[Stored data]
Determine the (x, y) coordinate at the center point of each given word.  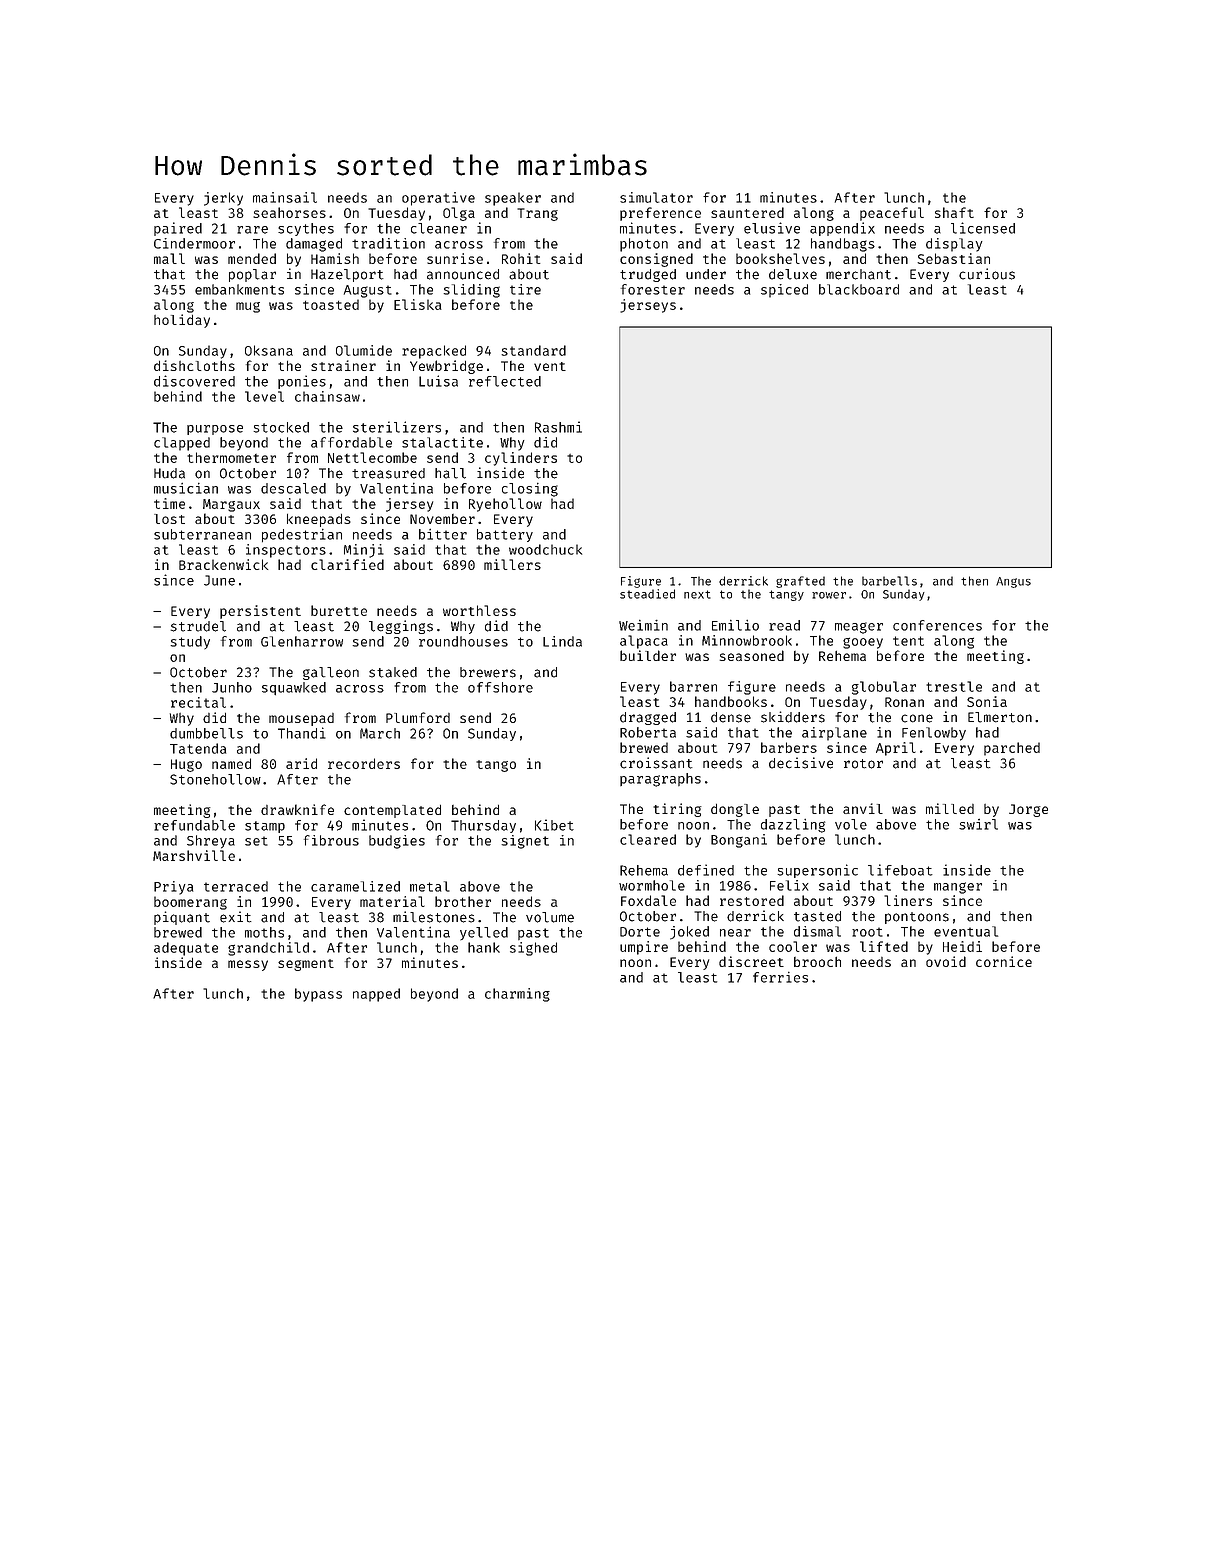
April (896, 749)
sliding (471, 291)
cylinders (521, 459)
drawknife (297, 809)
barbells (889, 581)
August (368, 291)
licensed (983, 228)
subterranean (202, 534)
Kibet (554, 825)
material (392, 901)
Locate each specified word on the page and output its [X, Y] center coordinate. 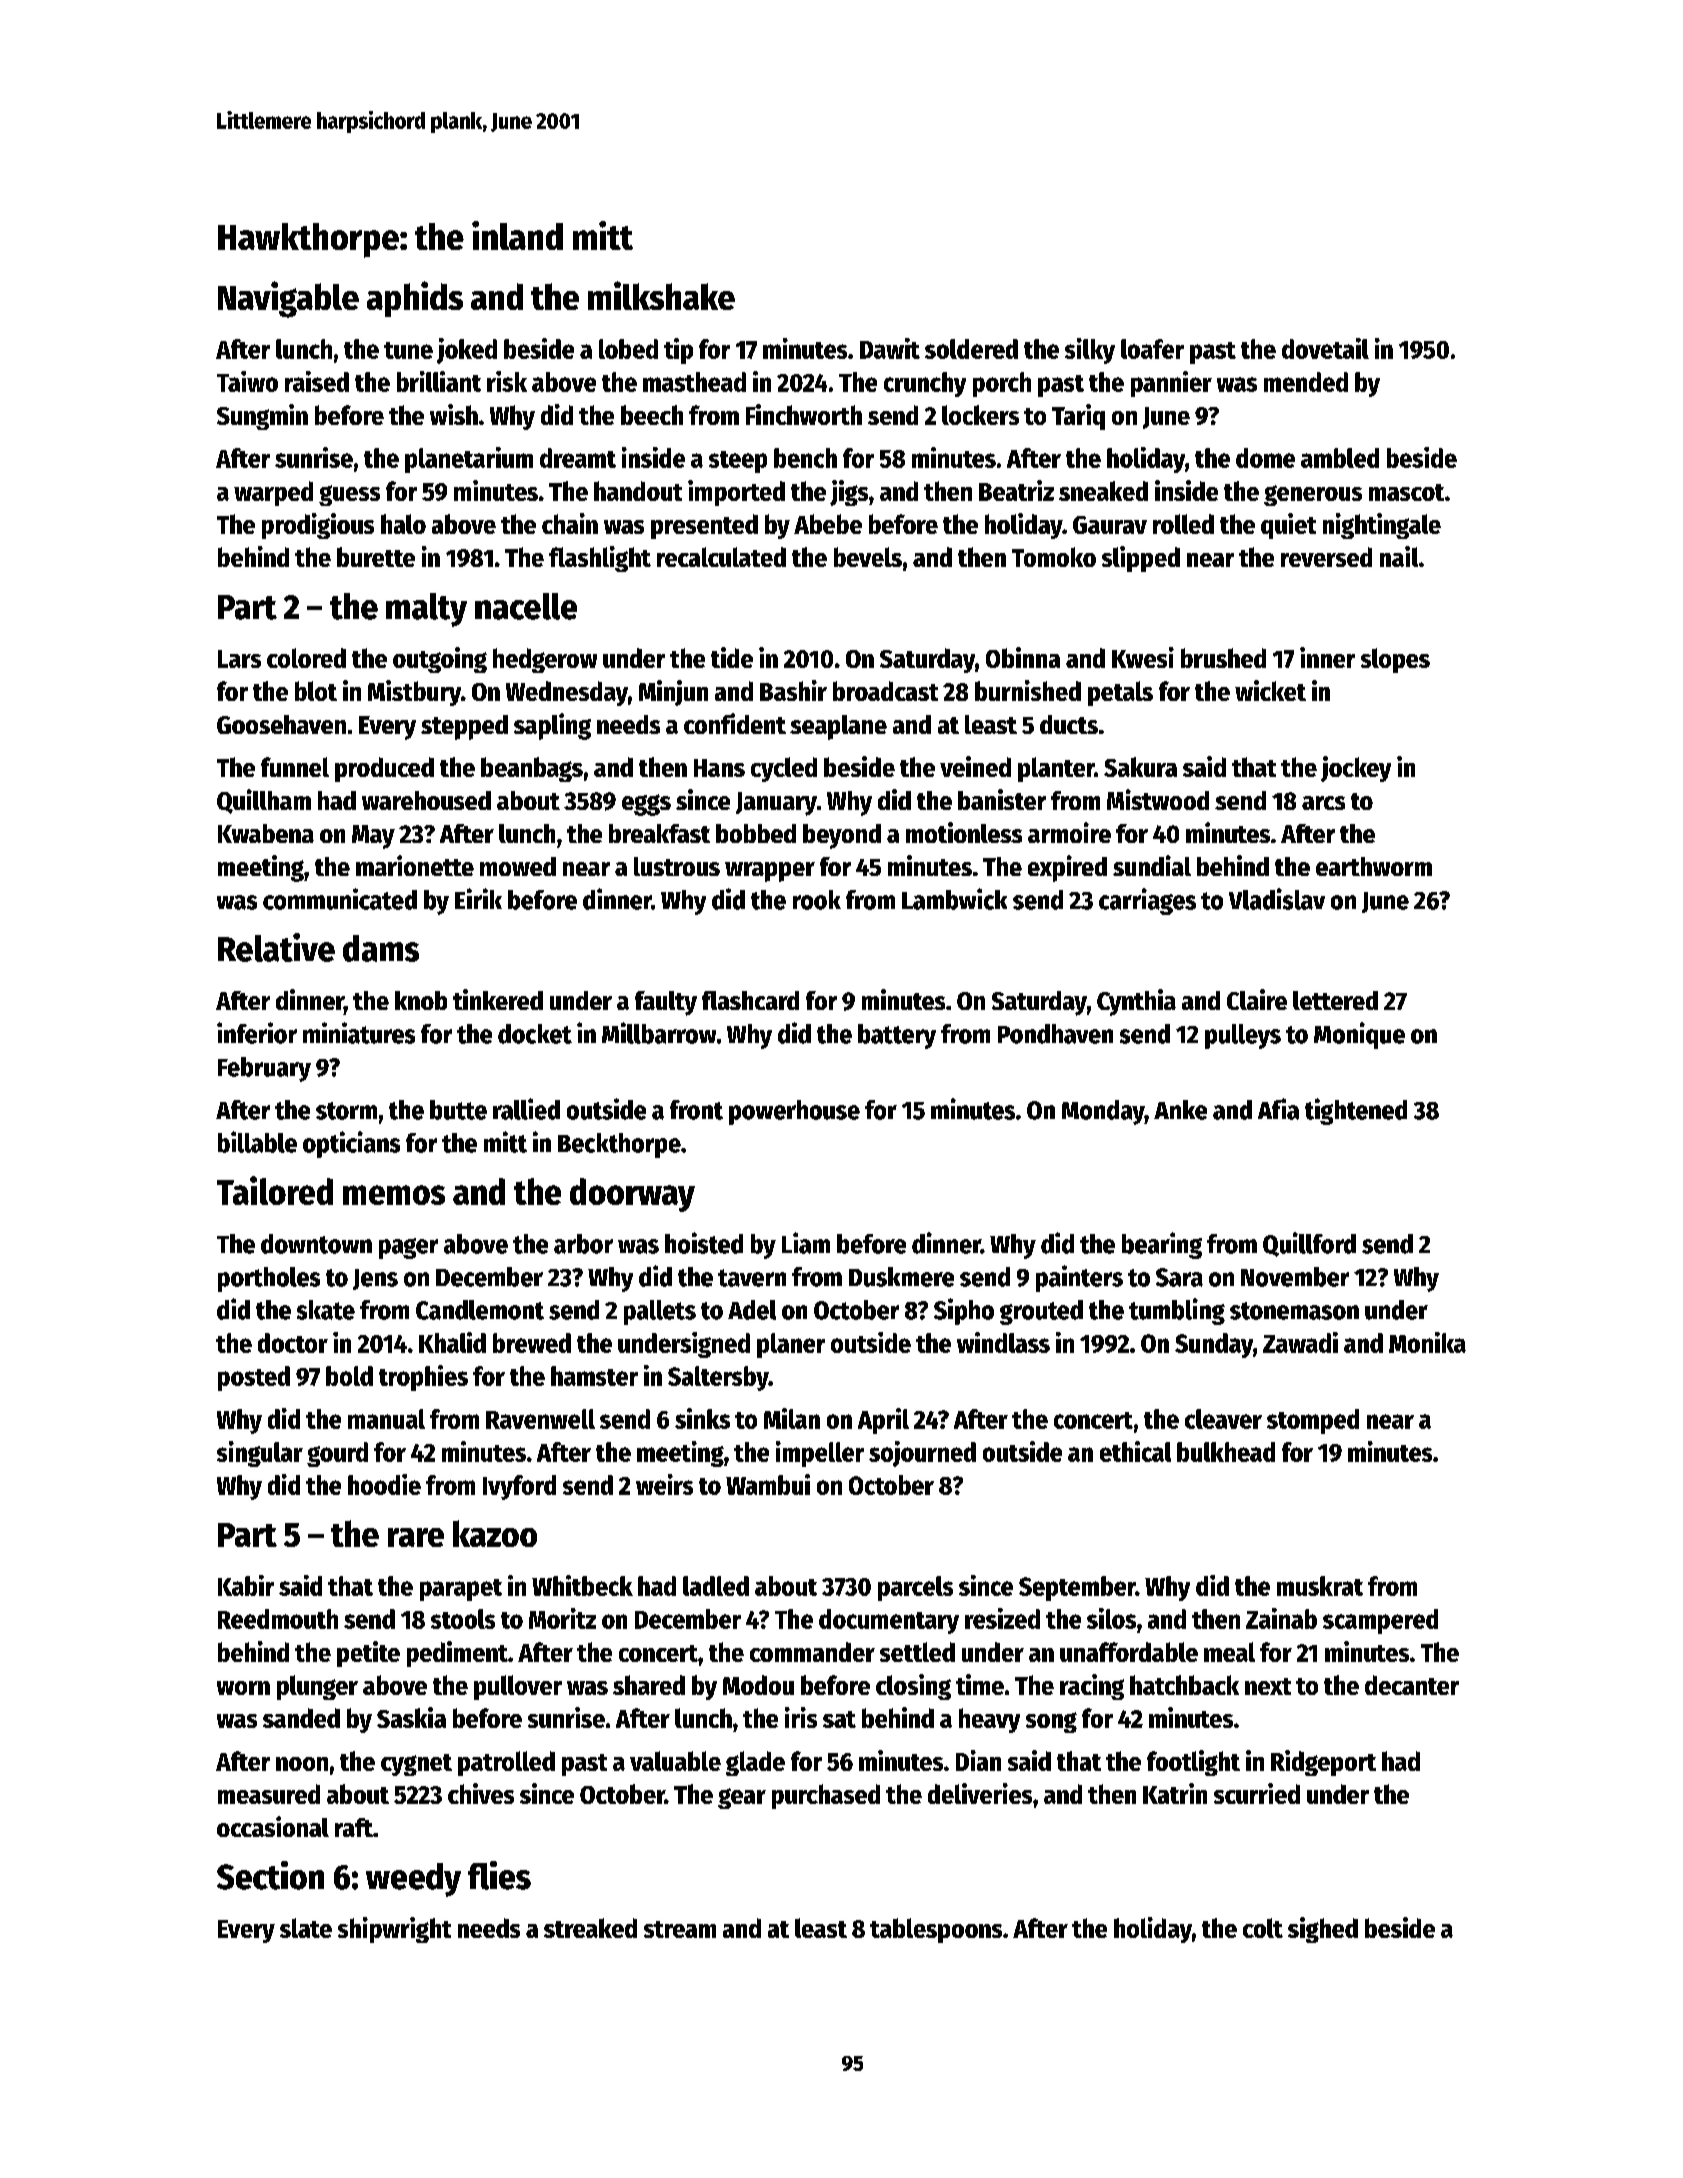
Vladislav [1277, 899]
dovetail [1325, 348]
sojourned [922, 1454]
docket [535, 1034]
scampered [1380, 1621]
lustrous [677, 866]
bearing [1162, 1245]
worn [243, 1688]
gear [742, 1798]
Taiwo [247, 381]
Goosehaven [281, 724]
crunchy [925, 384]
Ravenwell [540, 1419]
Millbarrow [659, 1033]
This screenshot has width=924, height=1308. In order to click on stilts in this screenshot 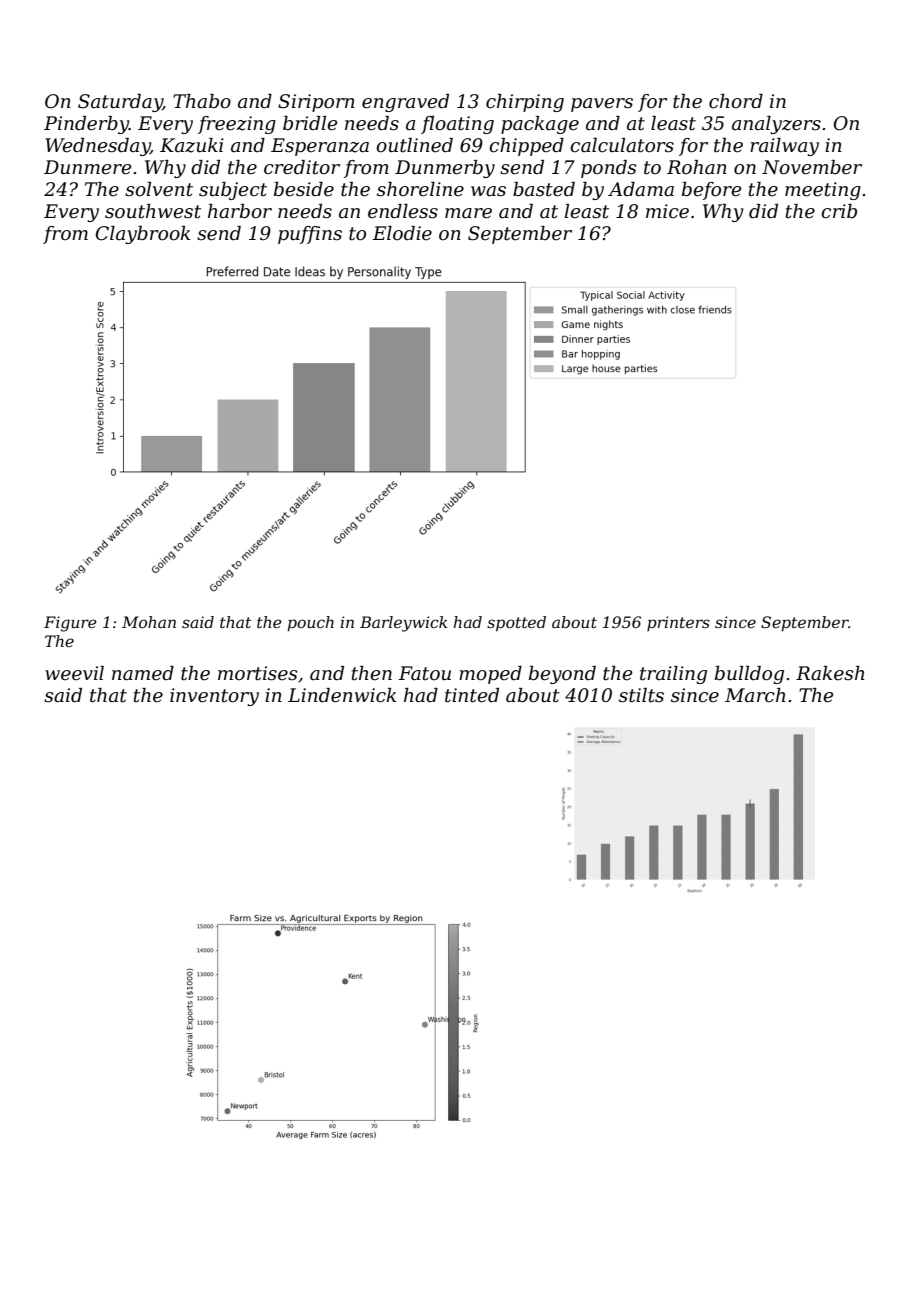, I will do `click(641, 695)`.
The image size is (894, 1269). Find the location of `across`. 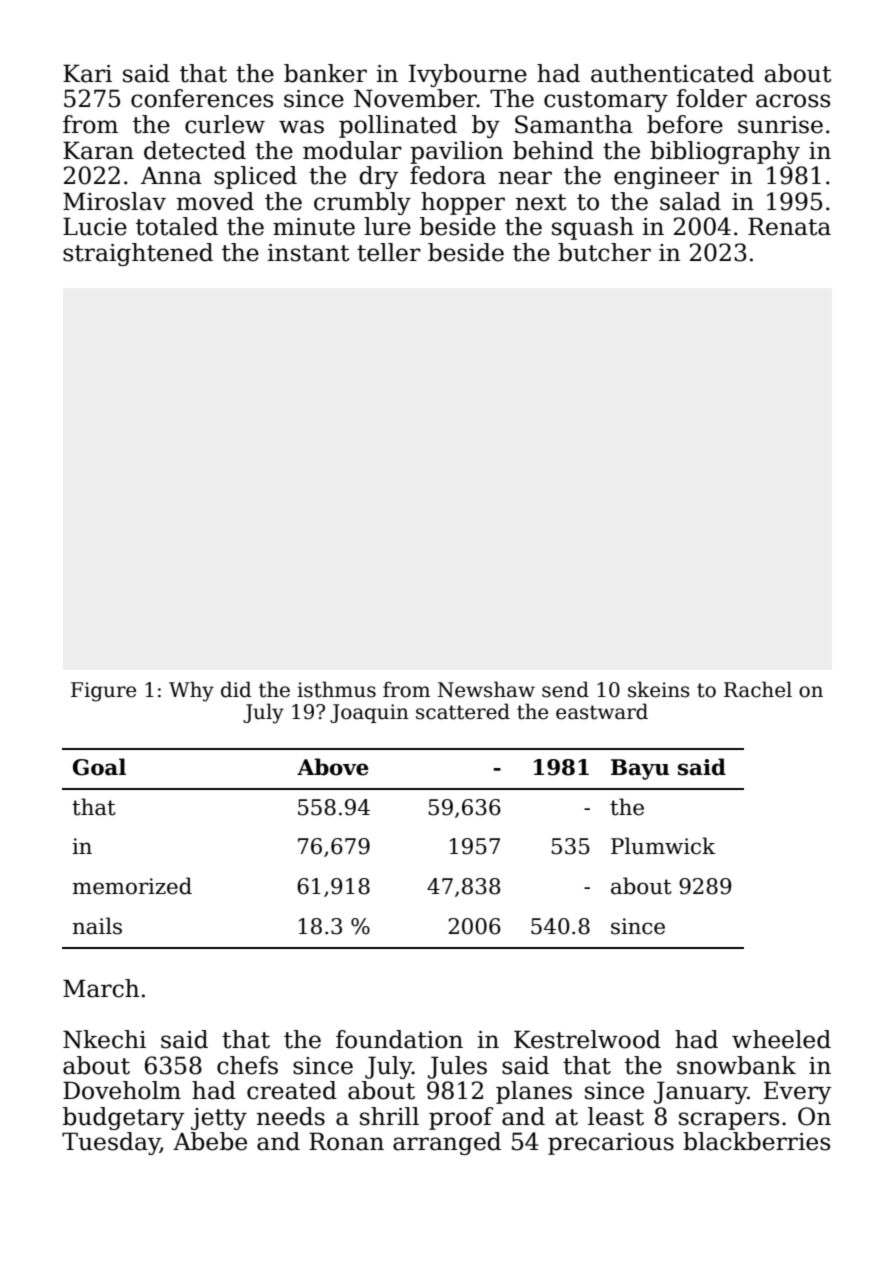

across is located at coordinates (793, 101).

• [Work to be completed] Rescale the stretch of data from the line containing "dovetail [1325, 348]" through the line containing "Millbarrow [659, 1033]", both ends included, and output only those lines. Give each word again with its coordinates multiplied by 0.75 and rounded to whole numbers, with halves rounding up.

• [Result of this task]
dovetail [994, 261]
sojourned [692, 1091]
docket [401, 776]
scampered [1035, 1216]
lustrous [508, 650]
bearing [872, 934]
worn [182, 1266]
gear [557, 1349]
Taiwo [185, 286]
Goosehaven [211, 543]
crunchy [694, 288]
Ravenwell [405, 1064]
Millbarrow [494, 775]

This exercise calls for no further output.